*WHAT IS REQUIRED*
Out of the entries that follow, copy each line containing "resized".

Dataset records

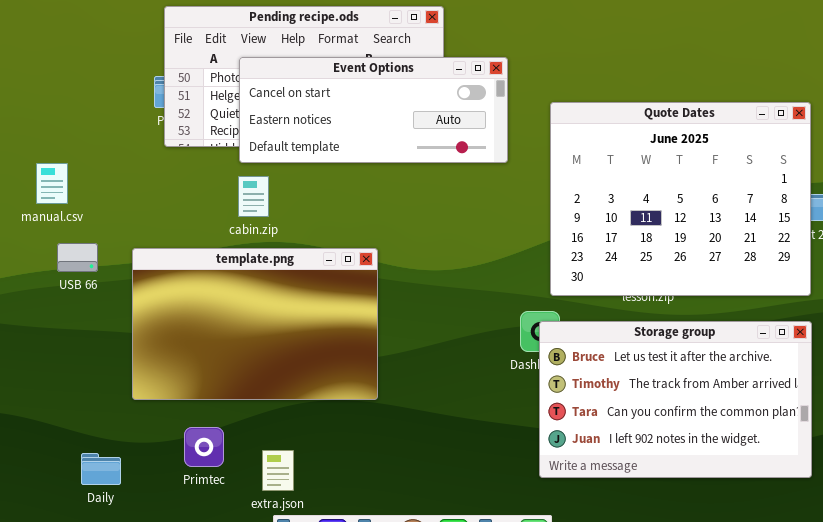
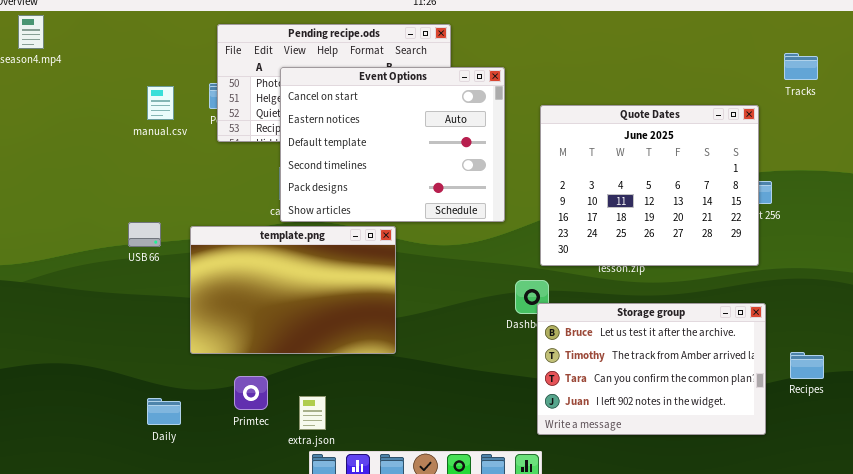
Event Options: [239,57,508,163] -> [280,67,505,222], resized
manual.csv: [36,163,68,204] -> [147,86,174,120], moved
Storage group: [539,321,812,478] -> [537,303,766,435], moved

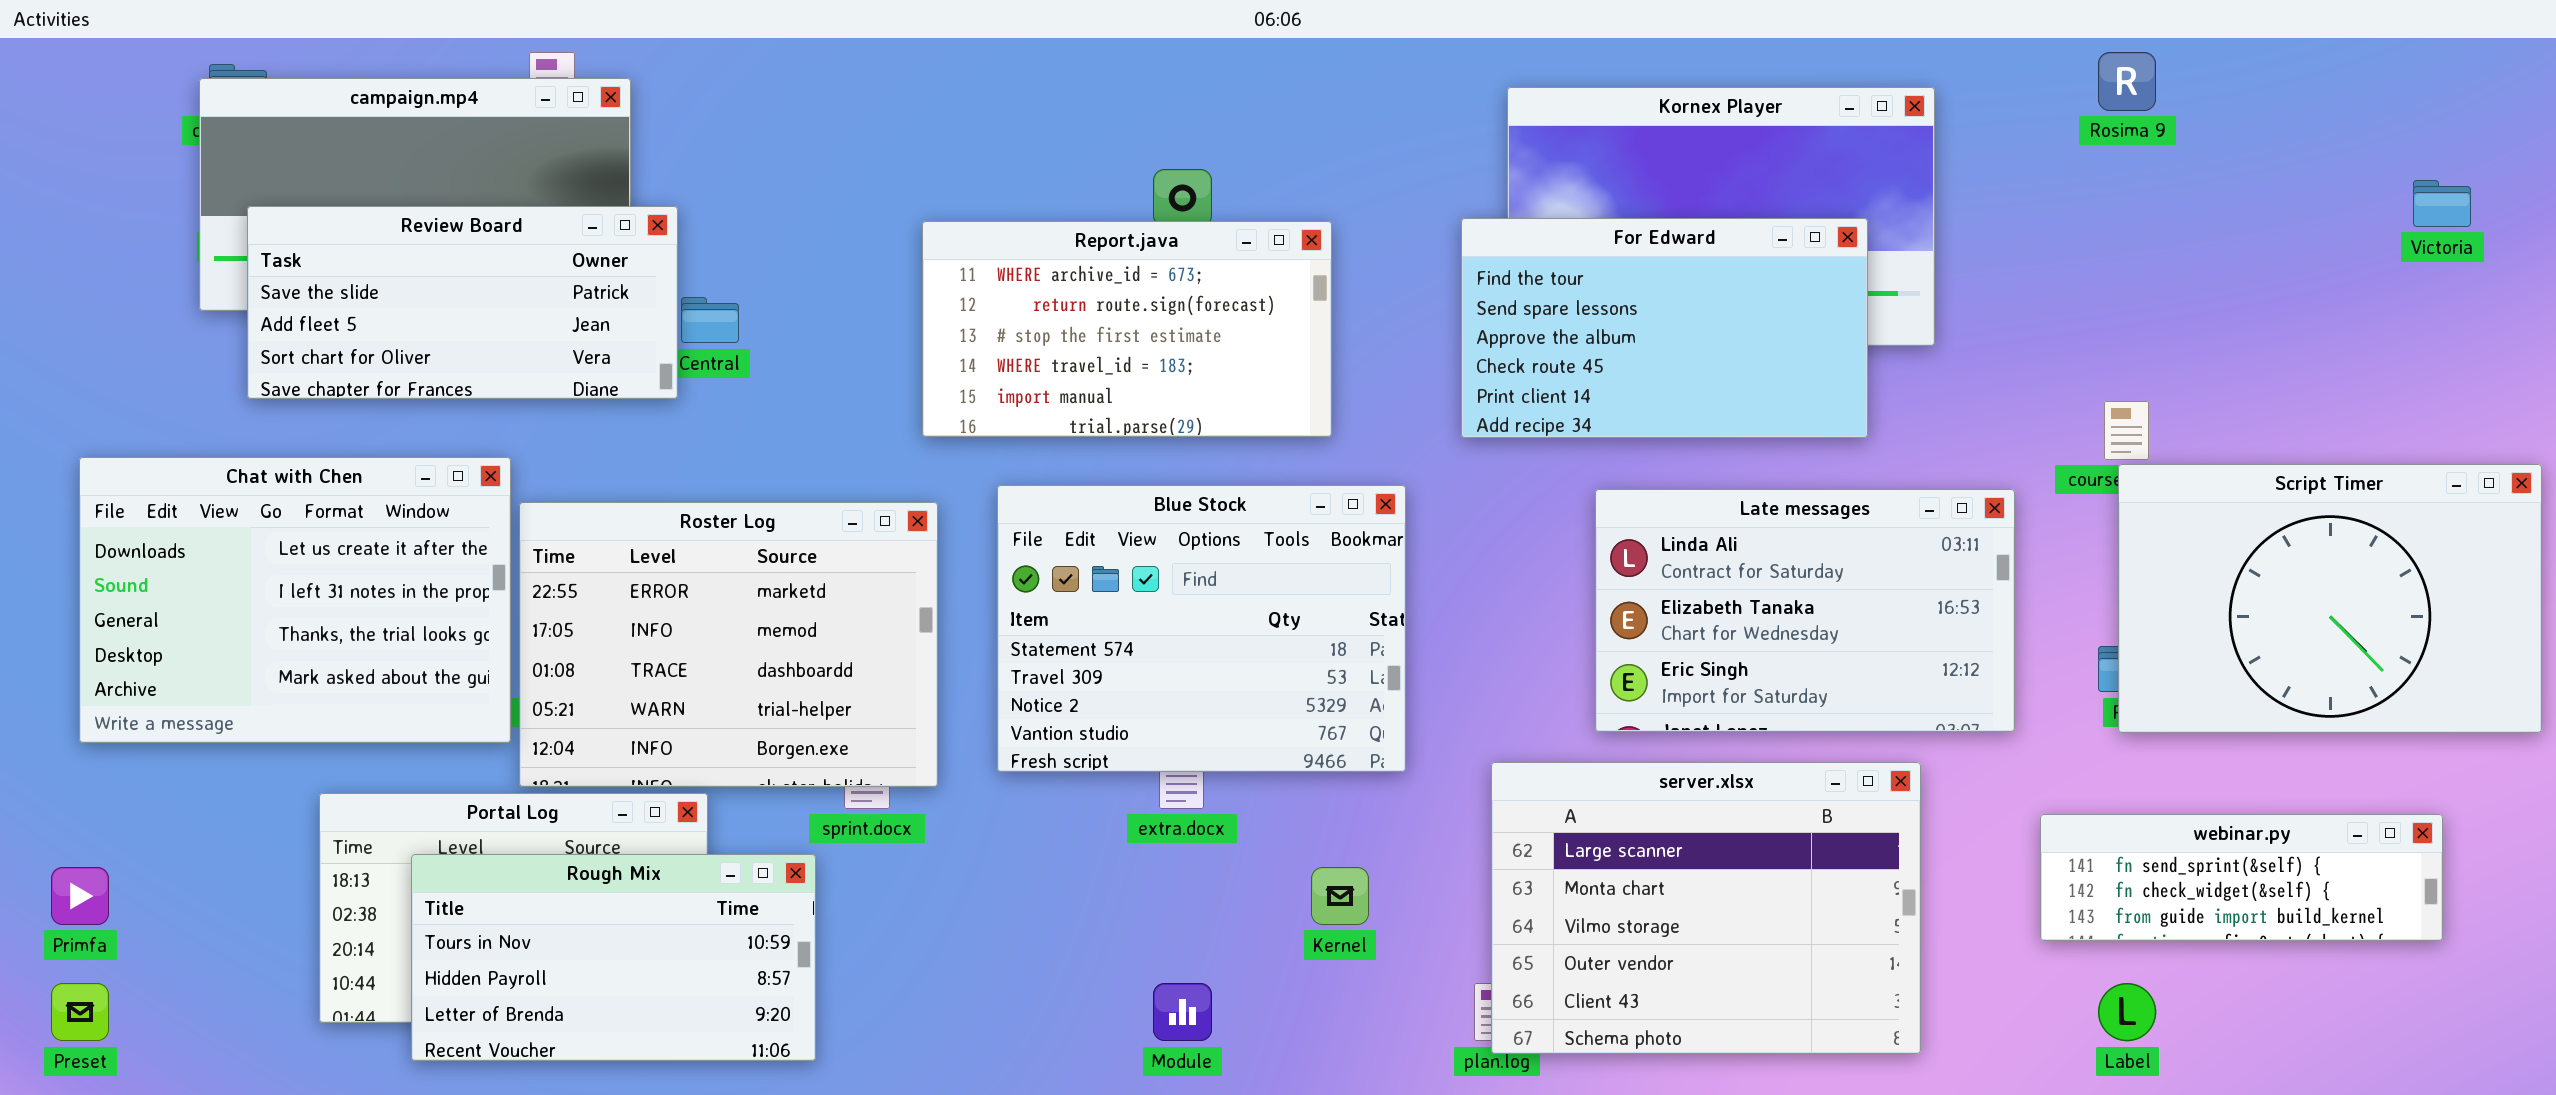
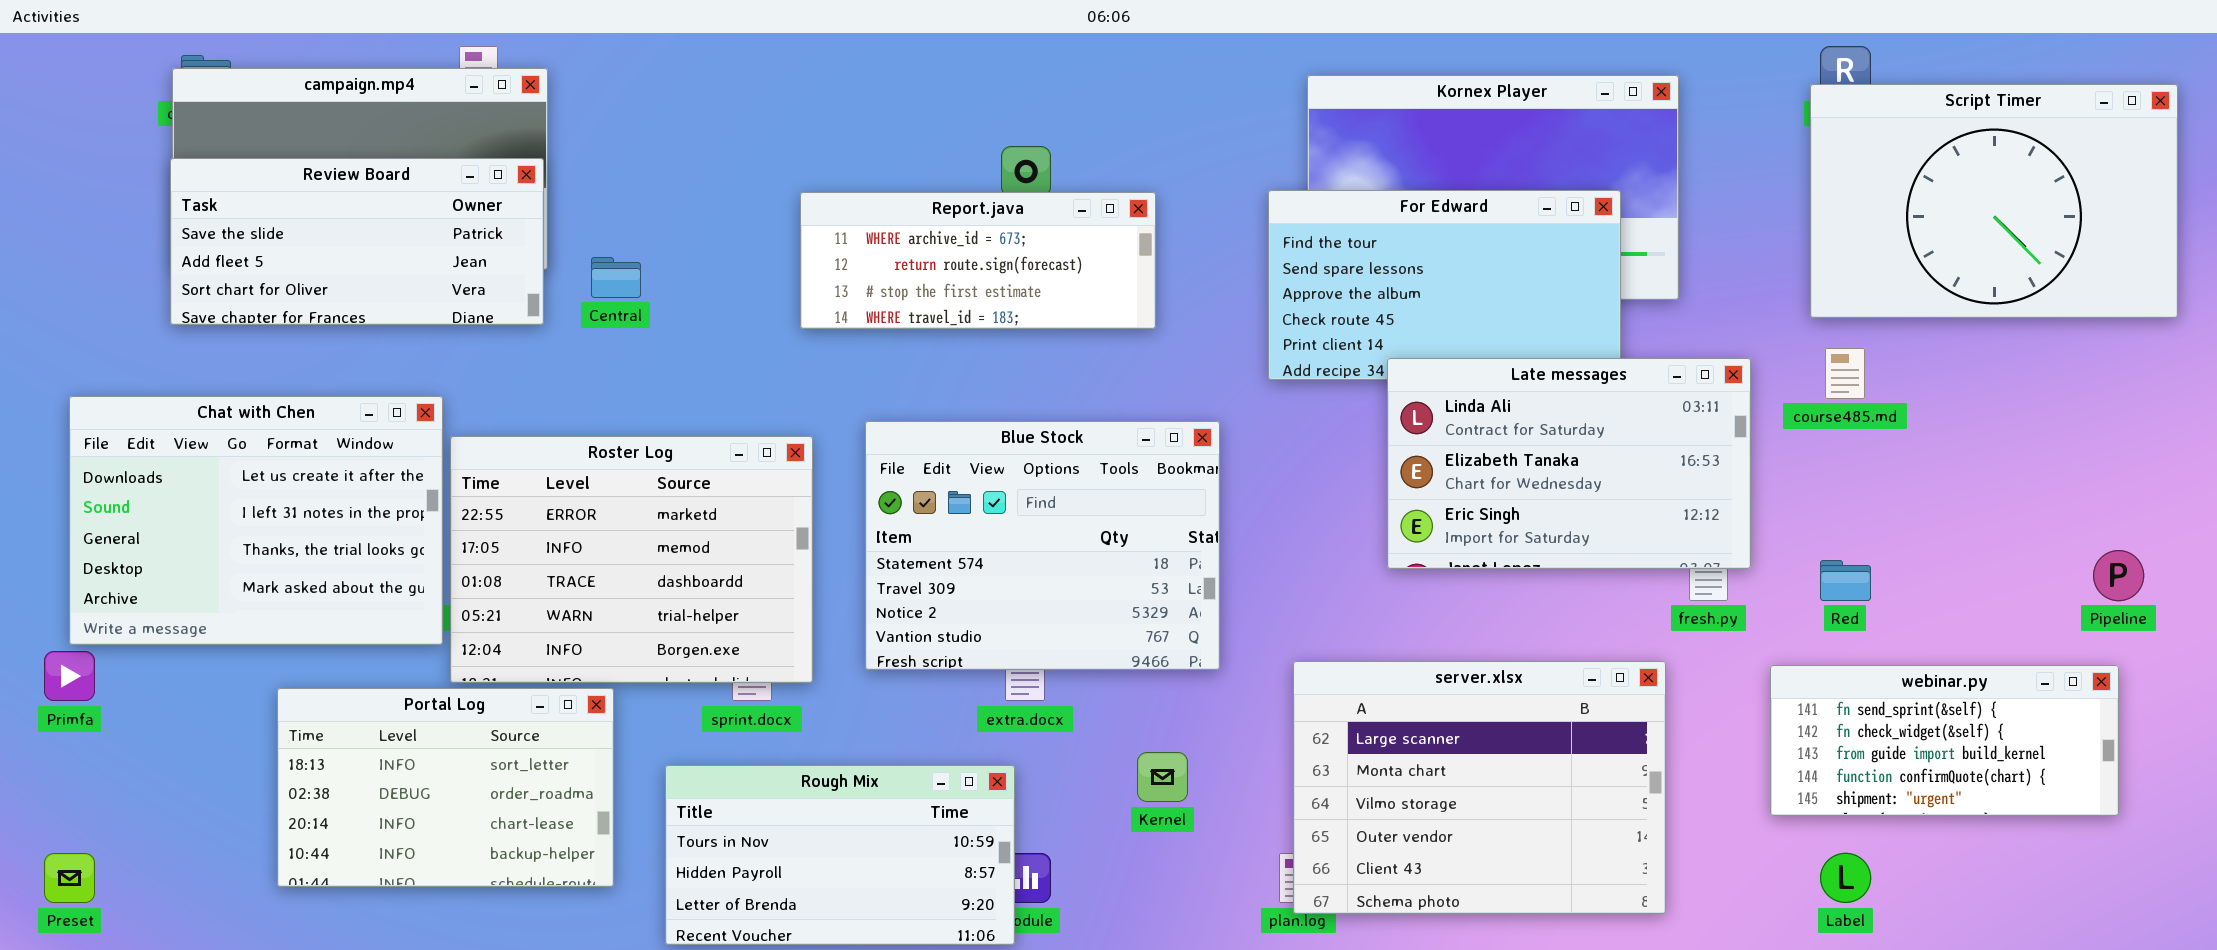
Review Board: [247,206,678,399] -> [170,158,544,325], moved
Report.java: [922,221,1332,437] -> [800,192,1156,329], resized
Script Timer: [2118,464,2542,733] -> [1810,84,2178,318], moved
Late messages: [1595,489,2015,732] -> [1387,358,1751,569], moved
webinar.py: [2040,814,2443,941] -> [1770,665,2119,816], resized
Rough Mix: [411,854,816,1061] -> [665,765,1015,945], moved
Primfa: [51,867,109,925] -> [44,651,95,701], moved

*OUTPUT*
Event Options: [239,57,508,163] -> [280,67,505,222], resized
Report.java: [922,221,1332,437] -> [800,192,1156,329], resized
webinar.py: [2040,814,2443,941] -> [1770,665,2119,816], resized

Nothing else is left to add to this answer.